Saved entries
====

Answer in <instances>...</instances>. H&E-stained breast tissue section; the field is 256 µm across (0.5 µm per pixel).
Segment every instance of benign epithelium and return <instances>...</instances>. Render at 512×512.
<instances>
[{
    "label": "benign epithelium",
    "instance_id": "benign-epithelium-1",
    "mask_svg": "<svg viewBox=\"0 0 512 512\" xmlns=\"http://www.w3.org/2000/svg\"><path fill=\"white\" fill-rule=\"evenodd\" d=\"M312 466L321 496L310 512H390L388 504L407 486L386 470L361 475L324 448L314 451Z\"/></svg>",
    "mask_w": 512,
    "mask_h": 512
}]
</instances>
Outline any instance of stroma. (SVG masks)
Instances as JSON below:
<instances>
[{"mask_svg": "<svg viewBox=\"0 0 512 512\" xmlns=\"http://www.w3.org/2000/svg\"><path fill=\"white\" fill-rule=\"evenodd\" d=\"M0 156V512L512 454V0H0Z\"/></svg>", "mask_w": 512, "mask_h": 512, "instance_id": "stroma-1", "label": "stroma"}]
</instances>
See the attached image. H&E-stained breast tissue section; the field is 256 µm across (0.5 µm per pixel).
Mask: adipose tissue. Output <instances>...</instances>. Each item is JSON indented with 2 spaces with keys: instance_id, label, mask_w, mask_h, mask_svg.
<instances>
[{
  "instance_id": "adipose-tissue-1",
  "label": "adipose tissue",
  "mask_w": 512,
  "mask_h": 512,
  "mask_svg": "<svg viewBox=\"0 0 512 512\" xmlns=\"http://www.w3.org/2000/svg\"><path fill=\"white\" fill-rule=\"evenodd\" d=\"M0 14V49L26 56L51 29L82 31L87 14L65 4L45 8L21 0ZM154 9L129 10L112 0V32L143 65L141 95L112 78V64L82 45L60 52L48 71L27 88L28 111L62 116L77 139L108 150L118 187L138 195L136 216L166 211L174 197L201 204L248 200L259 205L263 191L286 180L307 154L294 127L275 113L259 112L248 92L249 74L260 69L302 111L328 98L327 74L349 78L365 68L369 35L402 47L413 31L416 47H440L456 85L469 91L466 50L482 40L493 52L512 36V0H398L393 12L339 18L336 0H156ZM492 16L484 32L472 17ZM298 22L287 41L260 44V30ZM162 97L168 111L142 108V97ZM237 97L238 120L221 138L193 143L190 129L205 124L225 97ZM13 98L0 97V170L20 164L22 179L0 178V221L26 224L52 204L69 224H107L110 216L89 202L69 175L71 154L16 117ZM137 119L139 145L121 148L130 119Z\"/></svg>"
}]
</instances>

====

**Exercise details:**
Quote only the lines running from the line that holds "Outline any instance of stroma. (SVG masks)" to the line that holds "See the attached", both ends included.

**Correct response:**
Outline any instance of stroma. (SVG masks)
Instances as JSON below:
<instances>
[{"mask_svg": "<svg viewBox=\"0 0 512 512\" xmlns=\"http://www.w3.org/2000/svg\"><path fill=\"white\" fill-rule=\"evenodd\" d=\"M0 156V512L512 454V0H0Z\"/></svg>", "mask_w": 512, "mask_h": 512, "instance_id": "stroma-1", "label": "stroma"}]
</instances>
See the attached image. H&E-stained breast tissue section; the field is 256 µm across (0.5 µm per pixel).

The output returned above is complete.